- **TO DO**: All that is wanted is the line with "DHT pin DATA: A5 -> none" and each line after it to the end of the data below, set down exactly and without pictures.

======== SUPPLIED ENTRIES ========

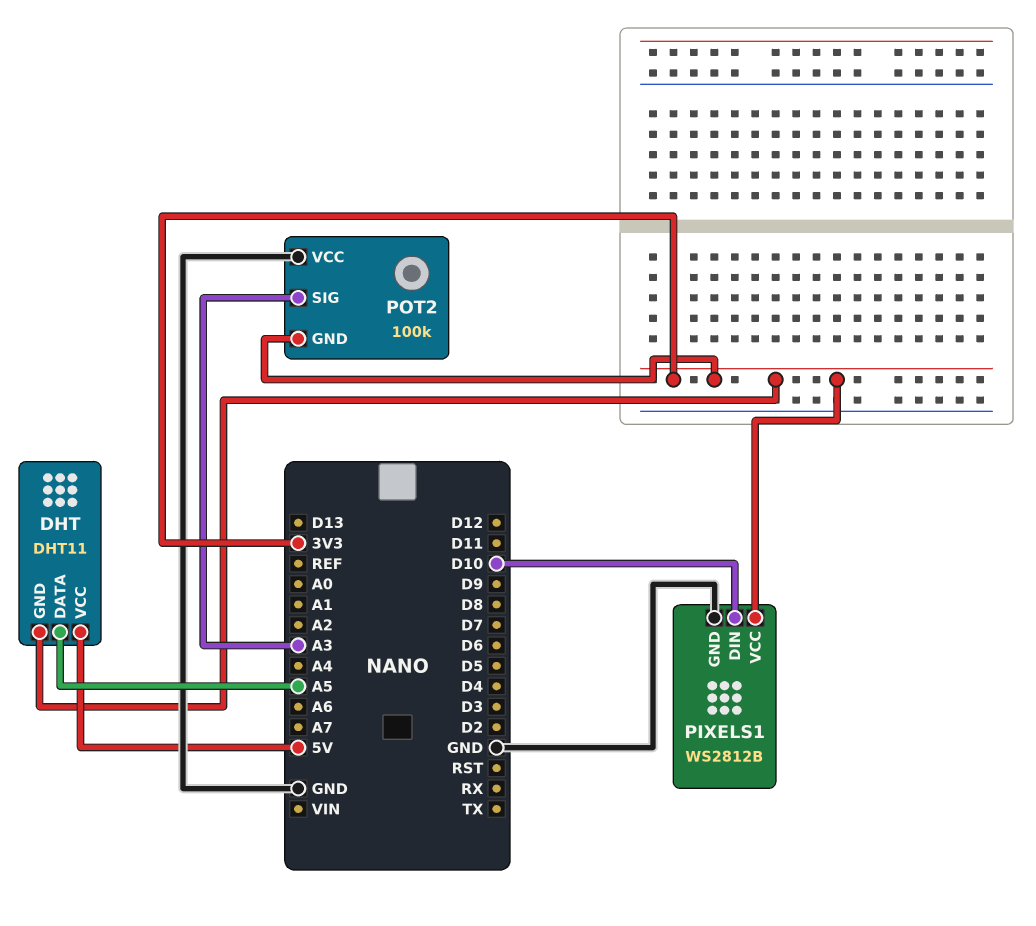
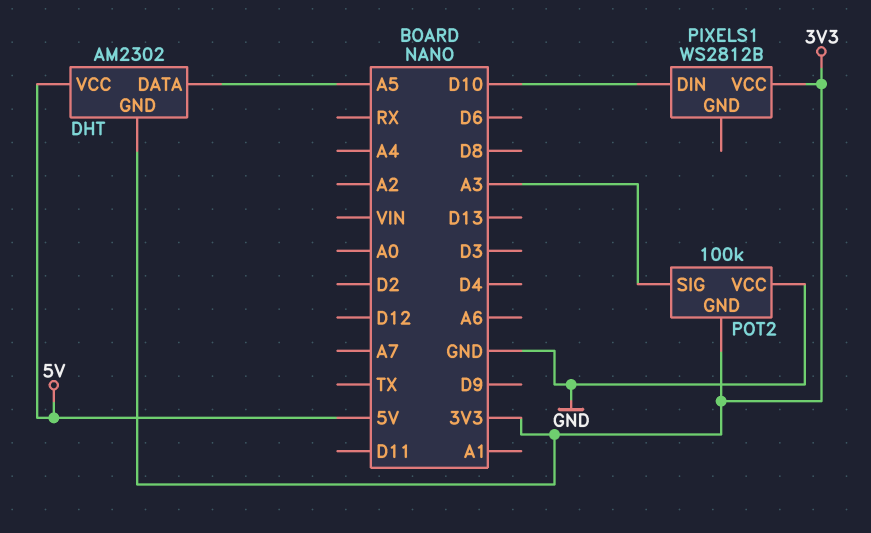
DHT: DHT11 -> AM2302
PIXELS1 pin GND: GND -> none

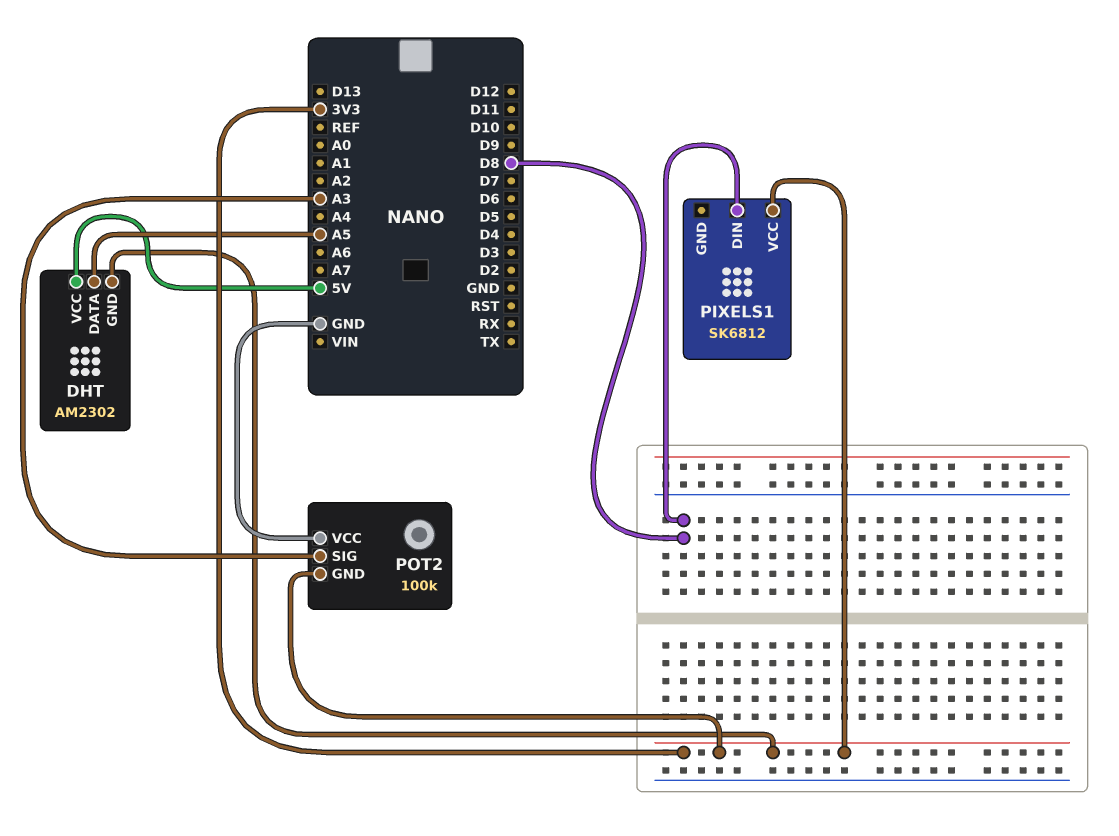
PIXELS1: WS2812B -> SK6812
PIXELS1 pin DIN: D10 -> D8

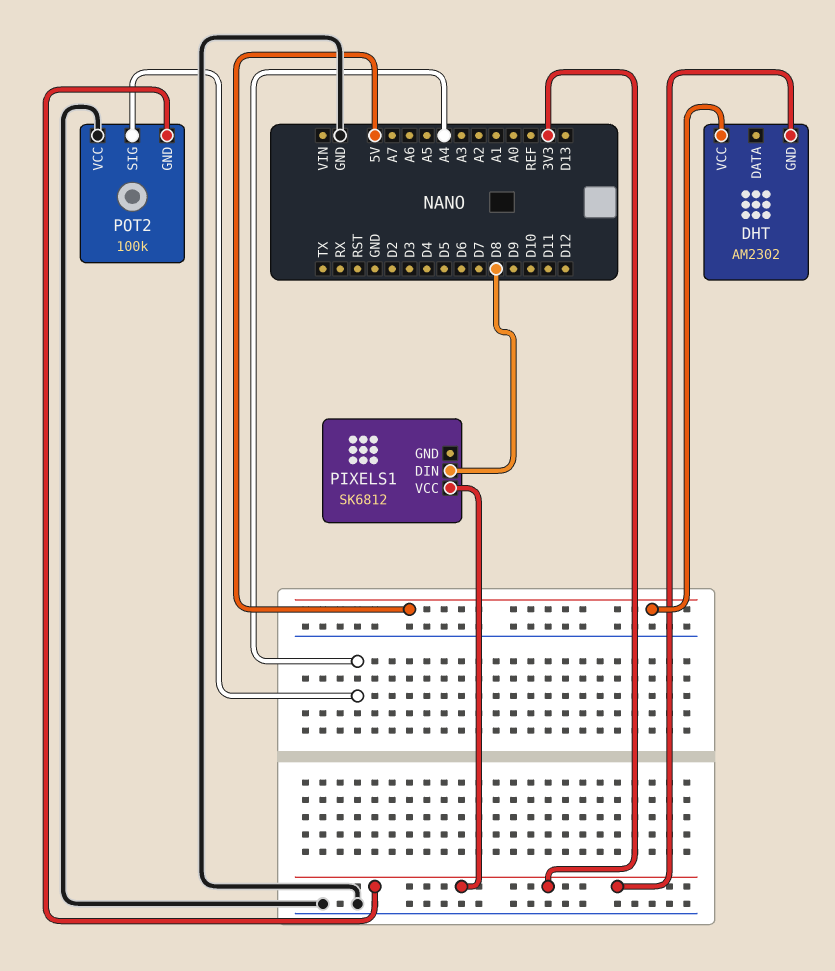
DHT pin DATA: A5 -> none
POT2 pin SIG: A3 -> A4

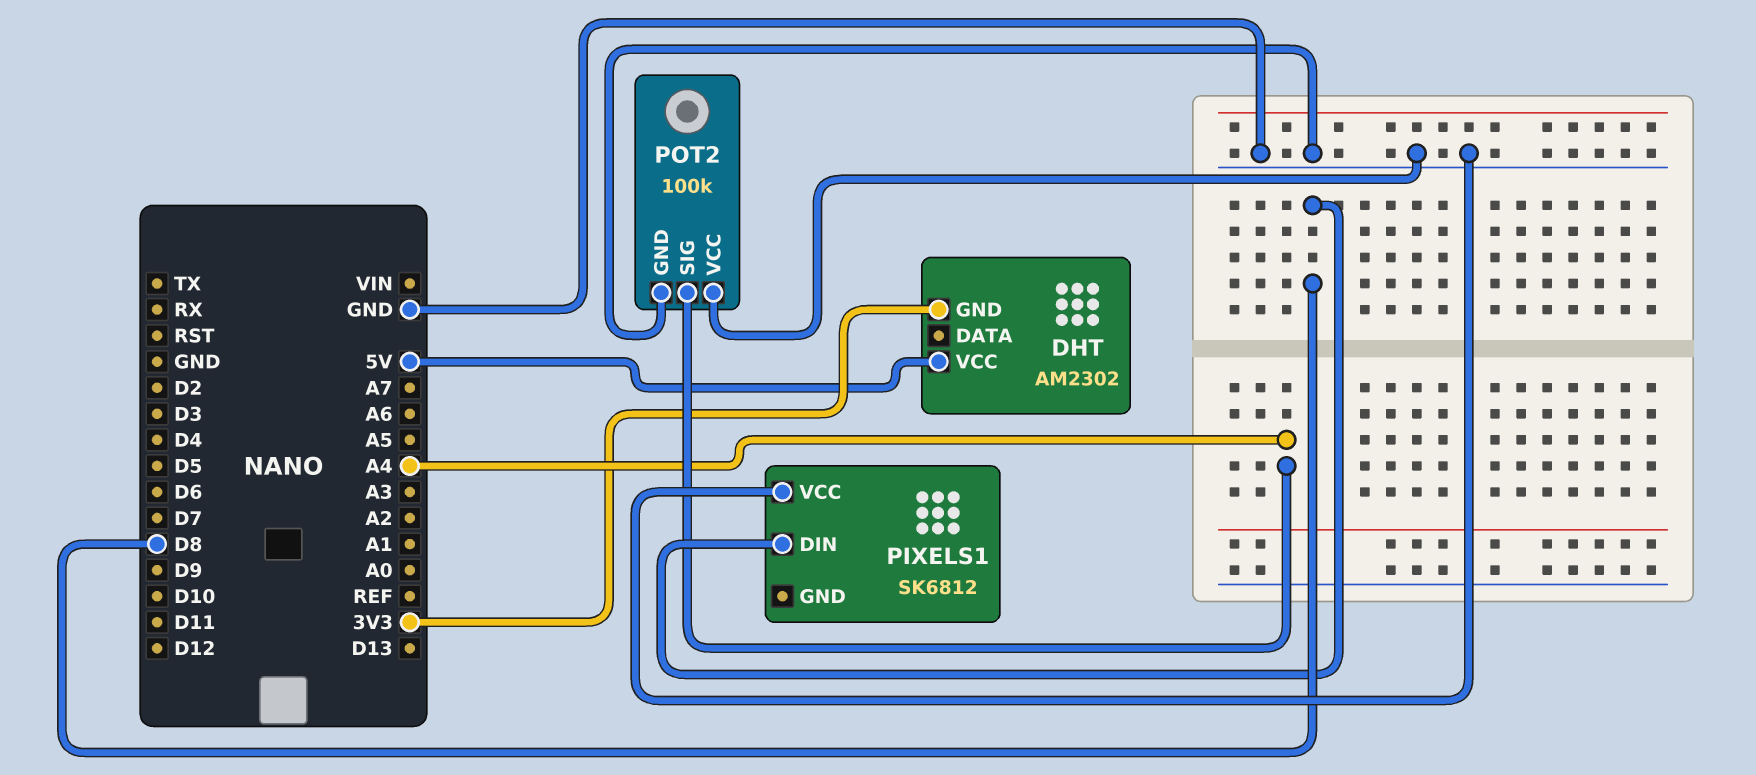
PIXELS1 pin VCC: 3V3 -> GND
POT2 pin GND: 3V3 -> GND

========

- **ANSWER TO THIS PROBLEM**:
DHT pin DATA: A5 -> none
POT2 pin SIG: A3 -> A4

PIXELS1 pin VCC: 3V3 -> GND
POT2 pin GND: 3V3 -> GND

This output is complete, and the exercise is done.